→ Assignment
Look below for the lines from the one with "(483, 376) = (305, 218): orange" to the one with "(784, 556) = (625, 332): white", and copy exactly those lines, both ends included.

Object change descriptions:
————
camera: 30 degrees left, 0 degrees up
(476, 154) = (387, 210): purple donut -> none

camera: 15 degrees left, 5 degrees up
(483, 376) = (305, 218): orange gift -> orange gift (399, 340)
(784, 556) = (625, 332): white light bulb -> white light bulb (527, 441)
————
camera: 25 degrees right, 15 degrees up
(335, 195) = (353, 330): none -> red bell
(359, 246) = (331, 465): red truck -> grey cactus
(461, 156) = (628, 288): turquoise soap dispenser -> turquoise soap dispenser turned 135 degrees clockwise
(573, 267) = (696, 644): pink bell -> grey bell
————
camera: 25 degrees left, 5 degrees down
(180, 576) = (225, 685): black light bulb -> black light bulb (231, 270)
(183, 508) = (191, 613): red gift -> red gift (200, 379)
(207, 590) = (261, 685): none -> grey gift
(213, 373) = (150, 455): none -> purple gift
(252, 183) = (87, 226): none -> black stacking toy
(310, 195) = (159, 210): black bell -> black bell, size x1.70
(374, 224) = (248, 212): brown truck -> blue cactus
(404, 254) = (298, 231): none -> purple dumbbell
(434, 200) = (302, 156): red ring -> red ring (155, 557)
————
→ Answer to this exercise
(483, 376) = (305, 218): orange gift -> orange gift (399, 340)
(784, 556) = (625, 332): white light bulb -> white light bulb (527, 441)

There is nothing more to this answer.